▸ **Supplied records**:
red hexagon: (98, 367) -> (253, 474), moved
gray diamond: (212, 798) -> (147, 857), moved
---
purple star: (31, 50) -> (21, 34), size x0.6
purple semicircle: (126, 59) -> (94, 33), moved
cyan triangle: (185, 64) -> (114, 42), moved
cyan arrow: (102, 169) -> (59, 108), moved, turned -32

▸ **Directions for this task**:
Please give back exactly the lines of this listing beginning at the line with "red hexagon: (98, 367) -> (253, 474), moved" and ending with the line with "gray diamond: (212, 798) -> (147, 857), moved", both included, and nothing else.

▸ **Response for this exercise**:
red hexagon: (98, 367) -> (253, 474), moved
gray diamond: (212, 798) -> (147, 857), moved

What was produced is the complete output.